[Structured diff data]
────

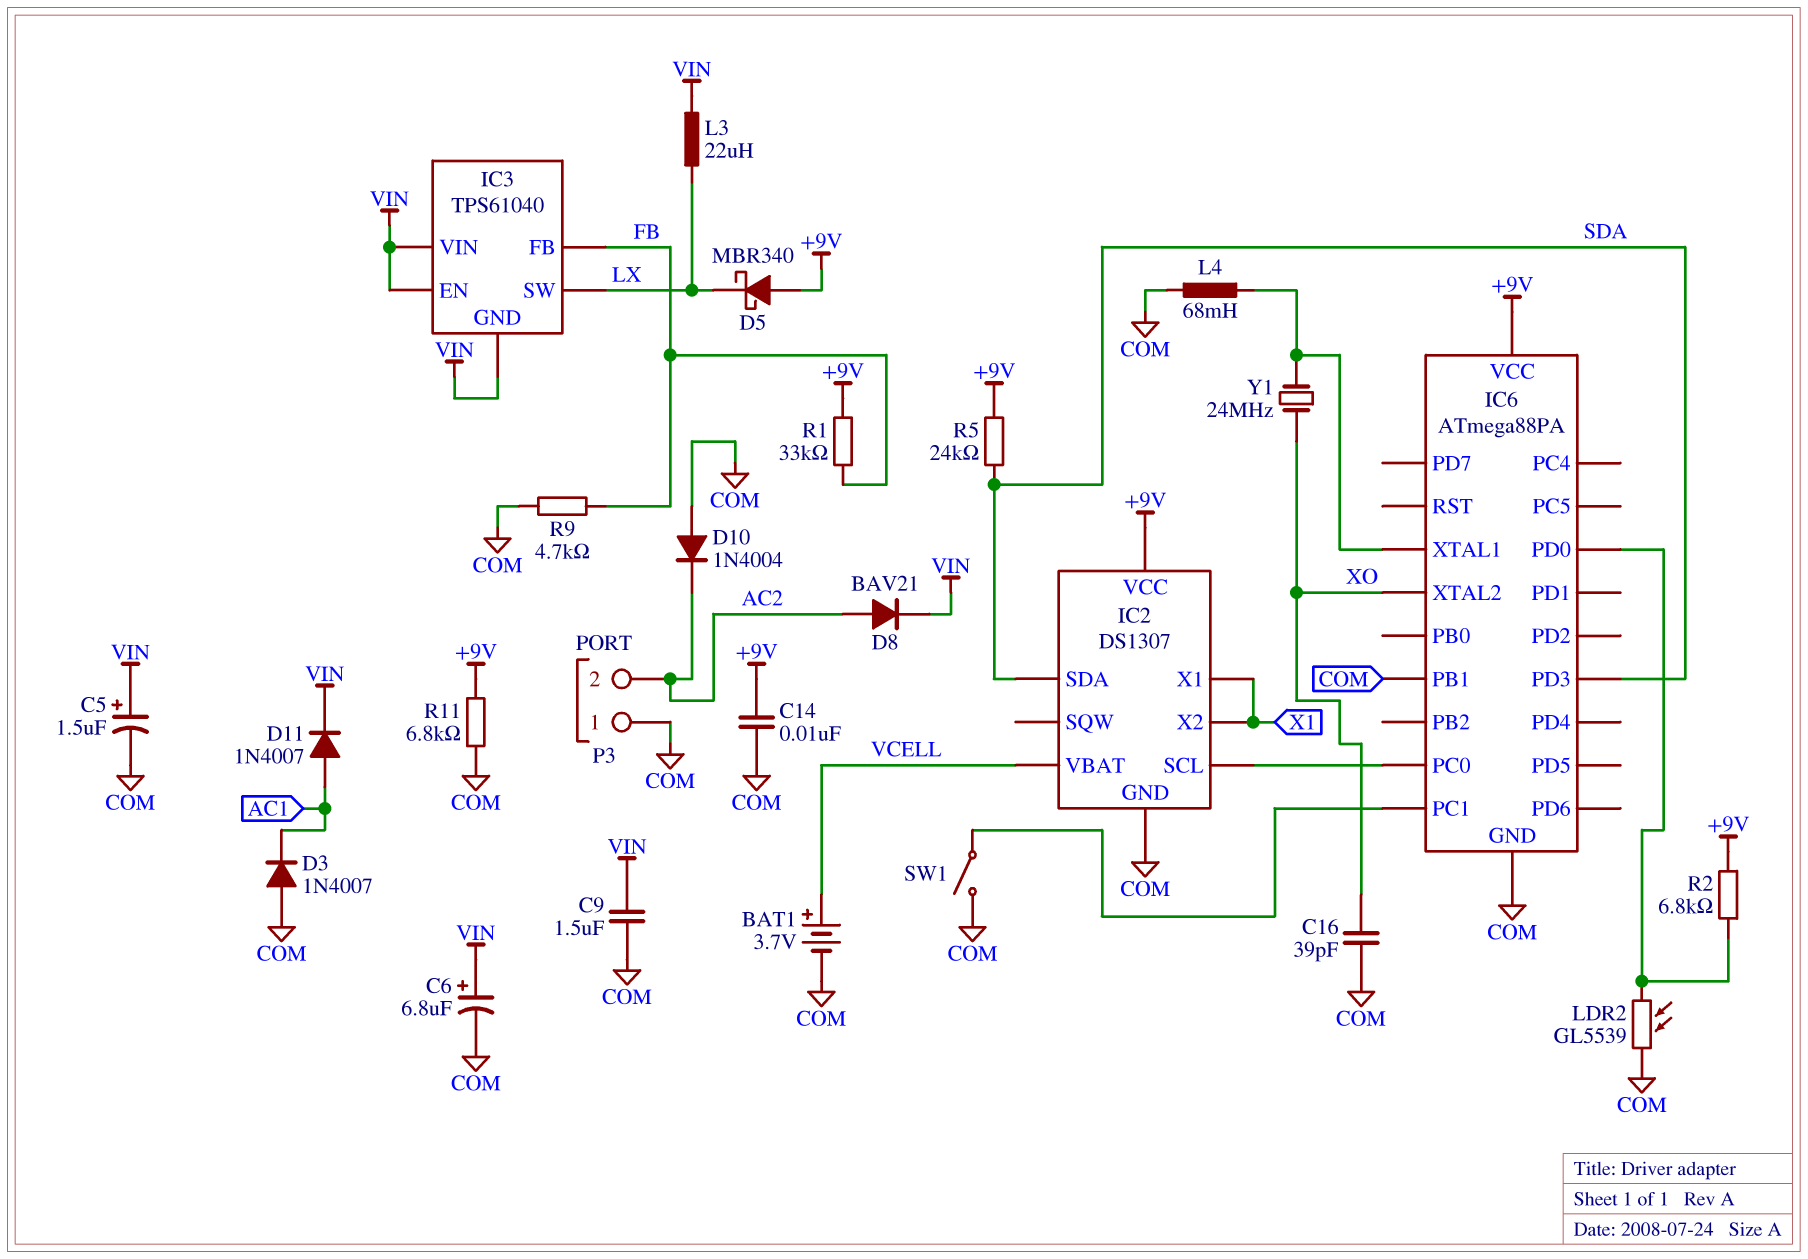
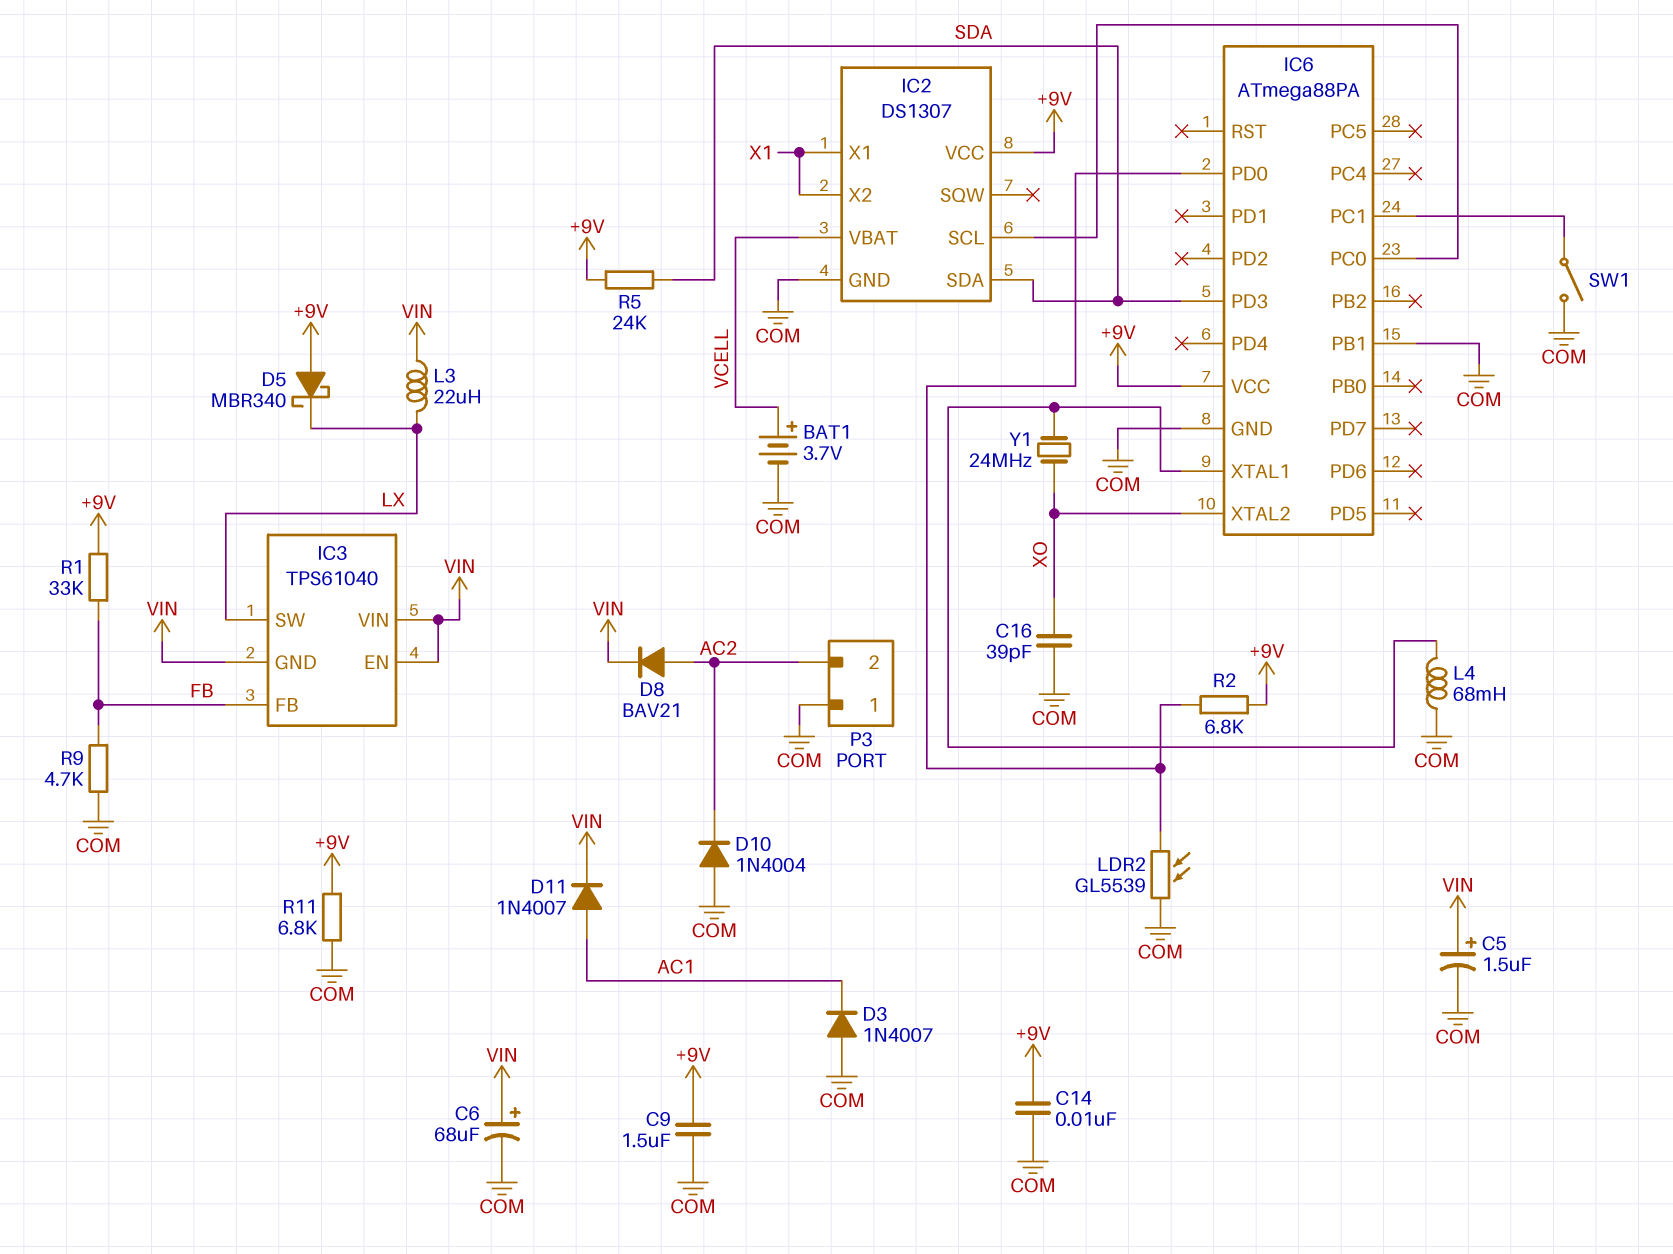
C6: 6.8uF (plus VIN, minus COM) -> 68uF (plus VIN, minus COM)
C9: 1.5uF (COM, VIN) -> 1.5uF (+9V, COM)

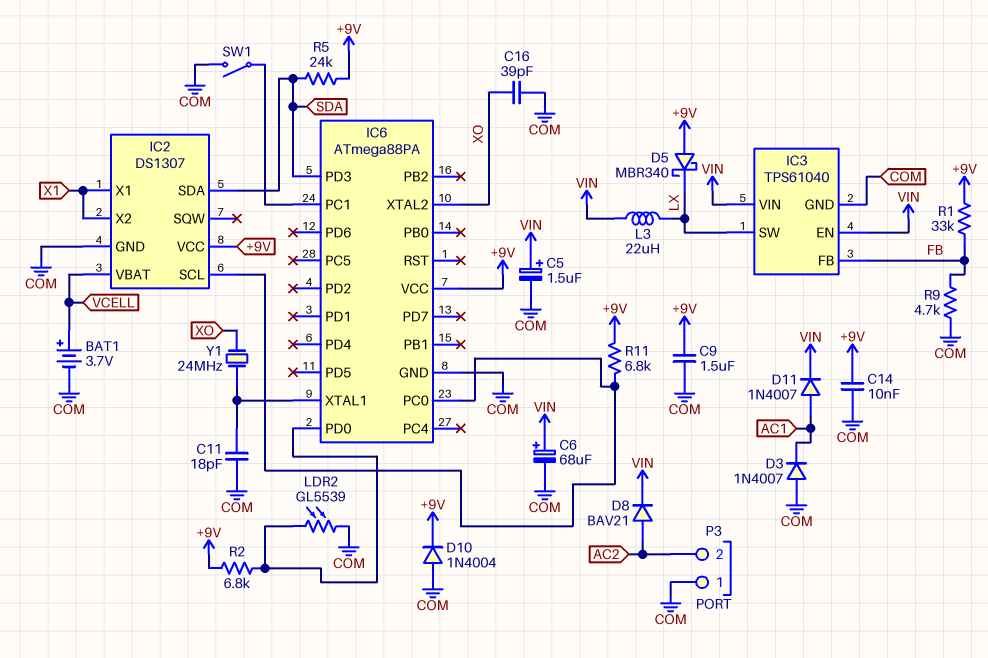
C11: none -> 18pF (COM, IC6/XTAL1)
D10: diode 1N4004 (A COM, K AC2) -> diode 1N4004 (A COM, K +9V)
IC3 pin GND: VIN -> COM
IC6 pin PB1: COM -> none
L4: 68mH (COM, IC6/XTAL1) -> none
R11: 6.8k (+9V, COM) -> 6.8k (+9V, IC2/SCL)

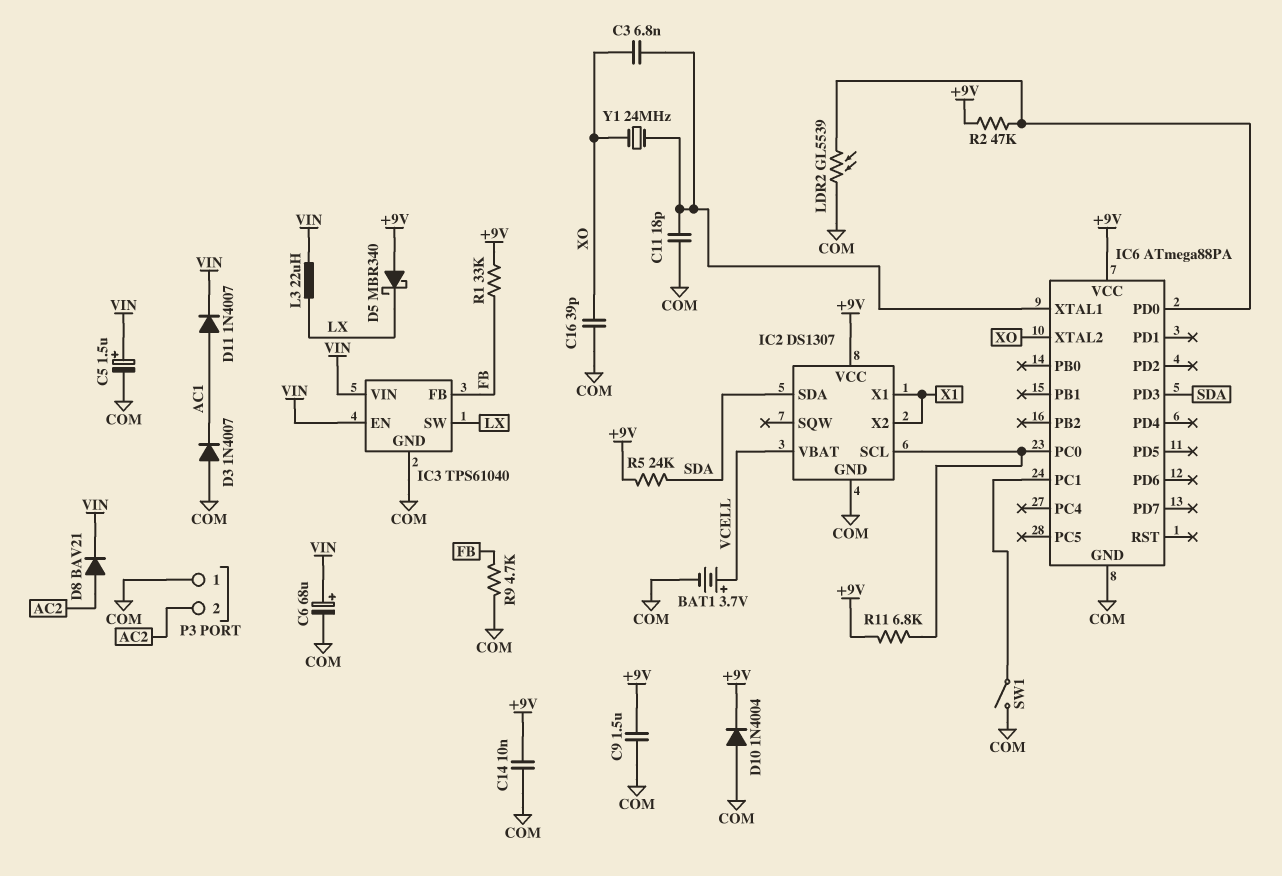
C3: none -> 6.8nF (IC6/XTAL1, XO)
R2: 6.8k (+9V, IC6/PD0) -> 47k (+9V, IC6/PD0)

────

- **PROBLEM STATEMENT**
Please copy every entry exactly, without the pictures.

- **RESULT BELOW**
C6: 6.8uF (plus VIN, minus COM) -> 68uF (plus VIN, minus COM)
C9: 1.5uF (COM, VIN) -> 1.5uF (+9V, COM)

C11: none -> 18pF (COM, IC6/XTAL1)
D10: diode 1N4004 (A COM, K AC2) -> diode 1N4004 (A COM, K +9V)
IC3 pin GND: VIN -> COM
IC6 pin PB1: COM -> none
L4: 68mH (COM, IC6/XTAL1) -> none
R11: 6.8k (+9V, COM) -> 6.8k (+9V, IC2/SCL)

C3: none -> 6.8nF (IC6/XTAL1, XO)
R2: 6.8k (+9V, IC6/PD0) -> 47k (+9V, IC6/PD0)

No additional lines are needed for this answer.